What is needed =
When the line containing "black ring: 2 -> 6" appears in the entries below, begin printing there and stop after the line containing "white trophy: 1 -> 2"; print each of those lines exactly and no other line.

Data listing =
╭──

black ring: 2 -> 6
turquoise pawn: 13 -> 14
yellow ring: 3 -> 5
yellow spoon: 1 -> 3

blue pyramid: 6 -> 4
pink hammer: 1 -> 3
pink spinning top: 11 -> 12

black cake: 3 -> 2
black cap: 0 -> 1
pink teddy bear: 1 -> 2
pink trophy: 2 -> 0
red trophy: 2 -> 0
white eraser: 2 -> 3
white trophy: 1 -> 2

╰──
╭──

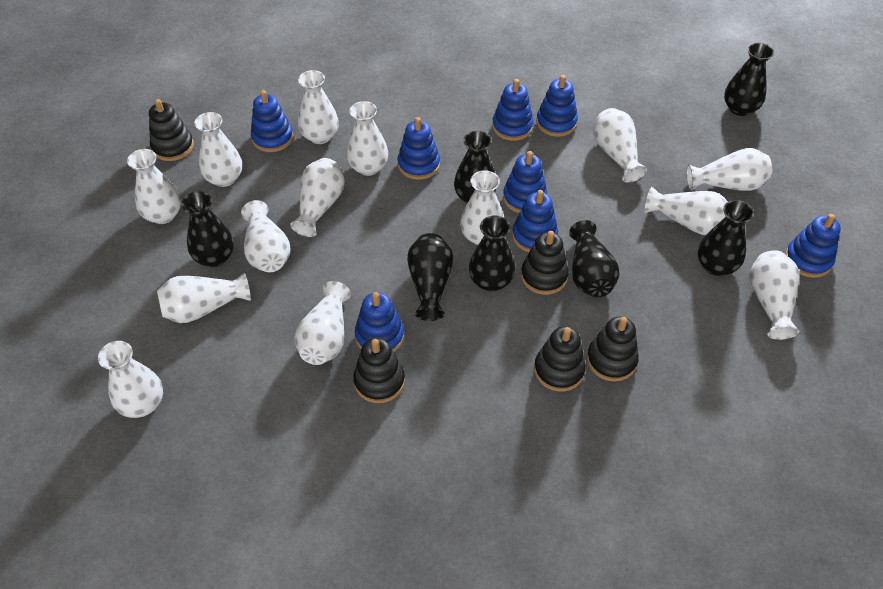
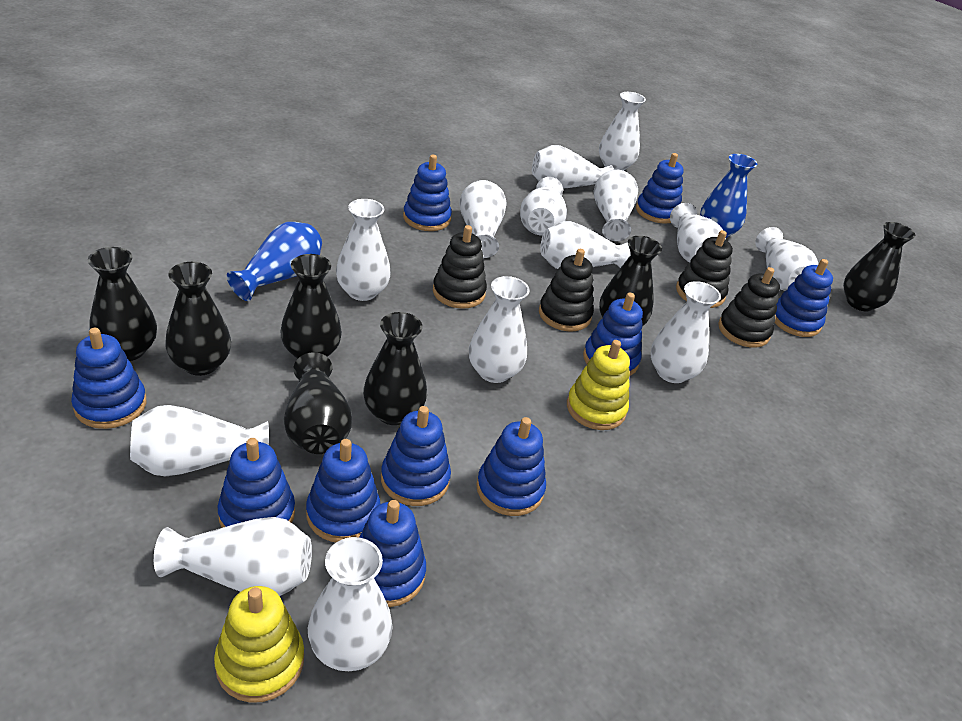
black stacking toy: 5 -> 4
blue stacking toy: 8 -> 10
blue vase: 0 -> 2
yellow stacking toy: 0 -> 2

╰──

Answer to this task =
black ring: 2 -> 6
turquoise pawn: 13 -> 14
yellow ring: 3 -> 5
yellow spoon: 1 -> 3

blue pyramid: 6 -> 4
pink hammer: 1 -> 3
pink spinning top: 11 -> 12

black cake: 3 -> 2
black cap: 0 -> 1
pink teddy bear: 1 -> 2
pink trophy: 2 -> 0
red trophy: 2 -> 0
white eraser: 2 -> 3
white trophy: 1 -> 2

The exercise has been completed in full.